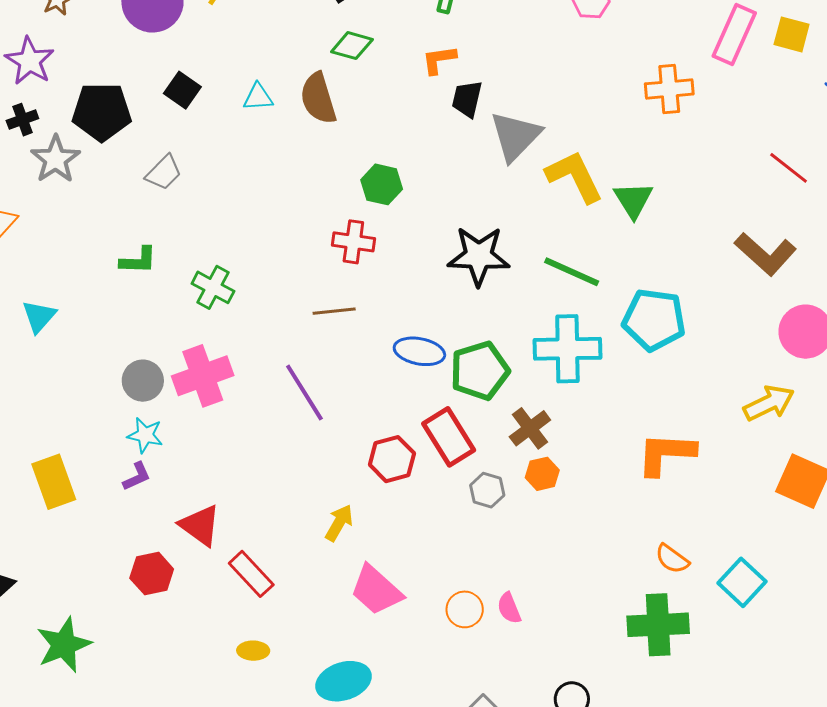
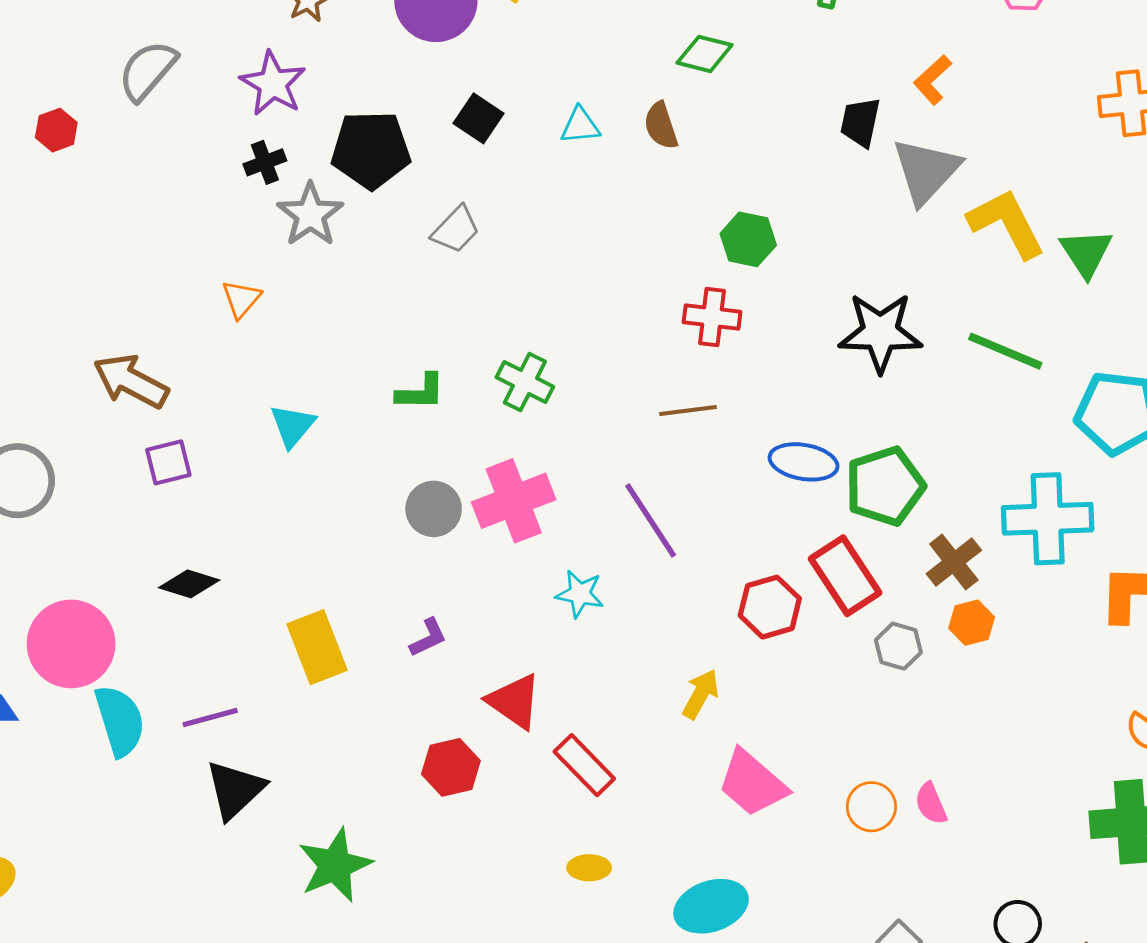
orange L-shape: (439, 60) -> (932, 80), moved, turned -33
brown semicircle: (318, 98) -> (661, 126), size x0.7
green L-shape: (138, 260) -> (421, 392), moved
cyan cross: (567, 349) -> (1048, 519), moved
cyan star: (145, 435) -> (580, 594), moved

※ ※ ※

• Problem to solve: The complete listing must be transcribed verbatim, and all pictures are to be omitted.

• Response area:
orange L-shape: (439, 60) -> (932, 80), moved, turned -33
brown semicircle: (318, 98) -> (661, 126), size x0.7
green L-shape: (138, 260) -> (421, 392), moved
cyan cross: (567, 349) -> (1048, 519), moved
cyan star: (145, 435) -> (580, 594), moved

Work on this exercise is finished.